Before-and-after scene images:
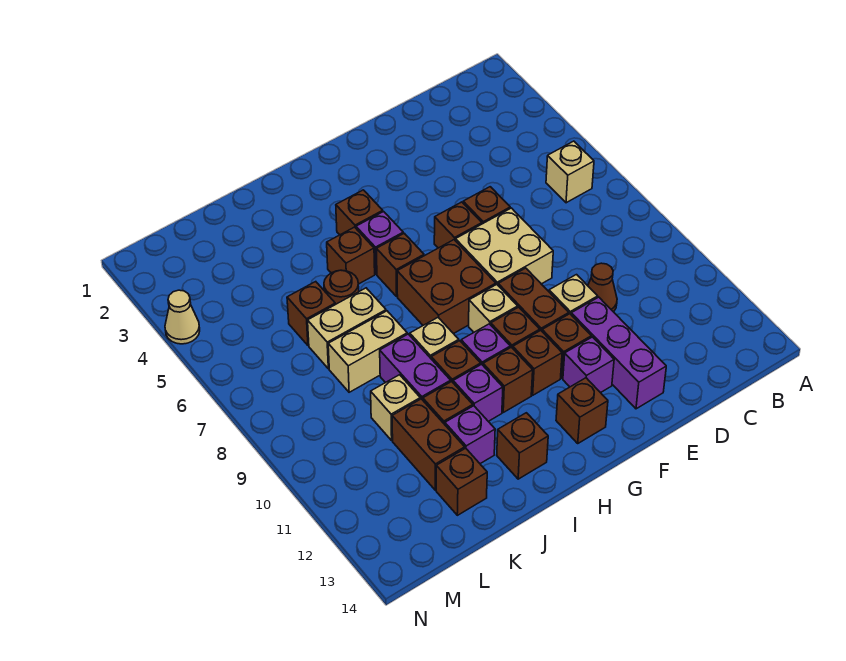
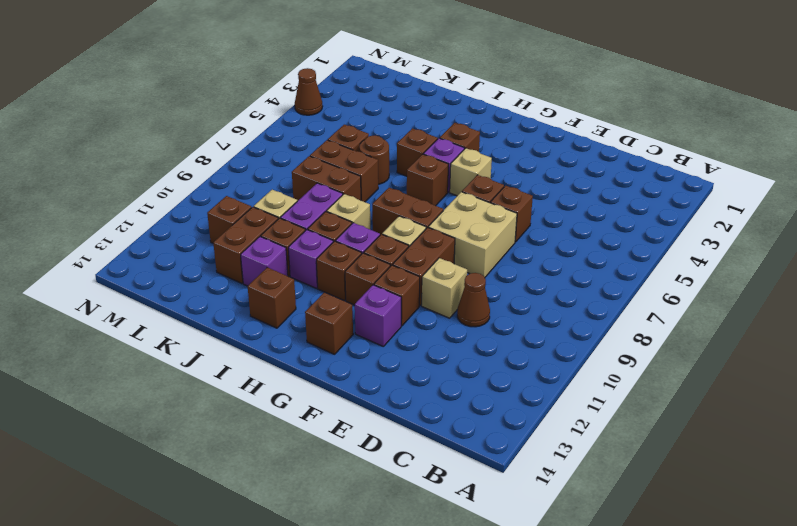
tan 1x1 brick [546,141,594,203] -> tan 1x1 brick moved to [450,148,492,196]
purple 1x3 brick [571,297,666,409] -> none
brown 2x2 brick [397,240,496,334] -> brown 1x2 brick [372,188,443,235]
tan 1x2 brick [308,288,386,369] -> brown 1x2 brick [310,140,378,202]
tan 1x2 brick [328,311,407,392] -> brown 1x2 brick [292,156,361,201]
brown 1x1 brick [436,448,487,515] -> brown 1x1 brick moved to [207,196,252,243]
tan 1x1 cone [165,290,200,344] -> brown 1x1 cone [295,68,323,115]

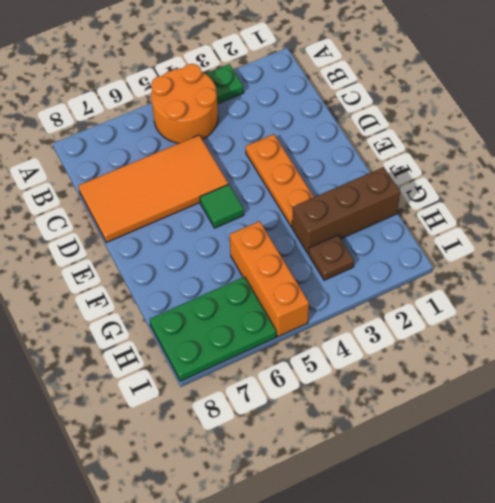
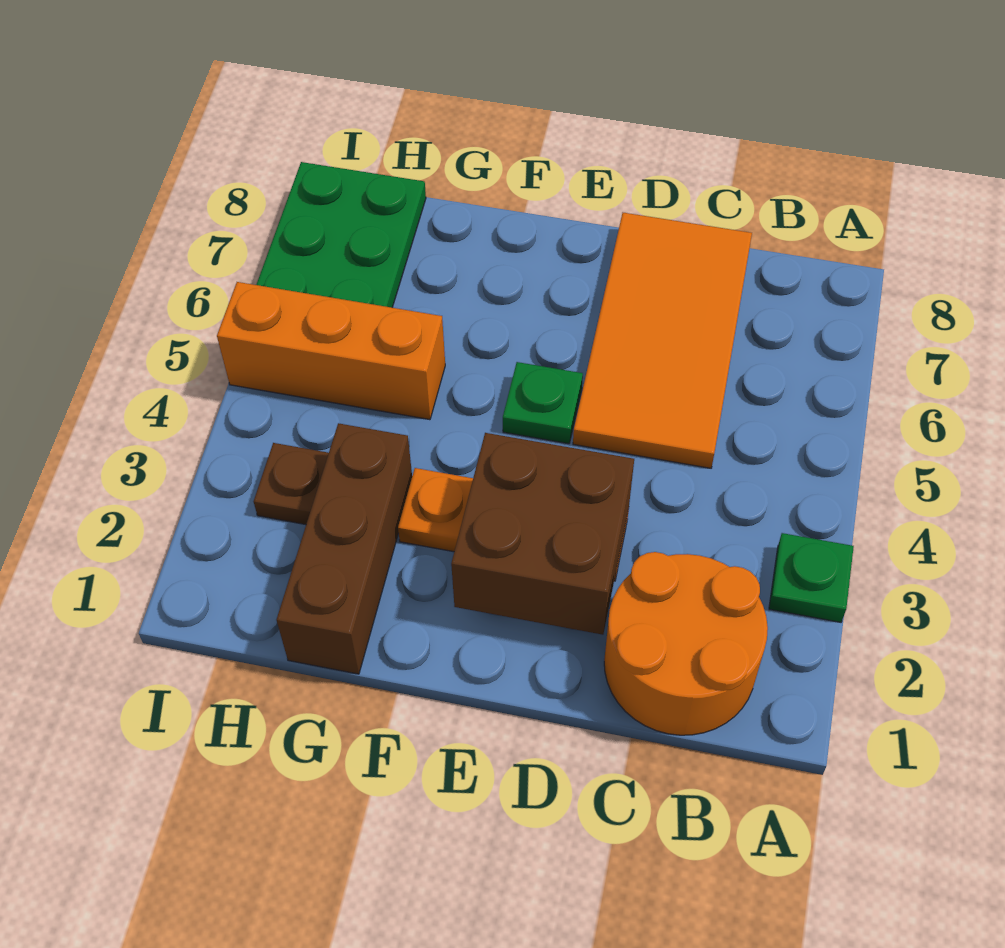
orange 2x2 round brick [151,64,218,143] -> orange 2x2 round brick moved to [604,552,768,735]
none -> brown 2x2 brick [451,433,634,635]
green 1x1 tile [200,184,244,228] -> green 1x1 plate [503,362,583,444]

_WHAT IS EXPECTED_:
Repeat only the stretch of lines that opens with the line containing "none -> brown 2x2 brick [451,433,634,635]" and closes with the final line of the entries, both included, exactly as written.

_WRITTEN RESPONSE_:
none -> brown 2x2 brick [451,433,634,635]
green 1x1 tile [200,184,244,228] -> green 1x1 plate [503,362,583,444]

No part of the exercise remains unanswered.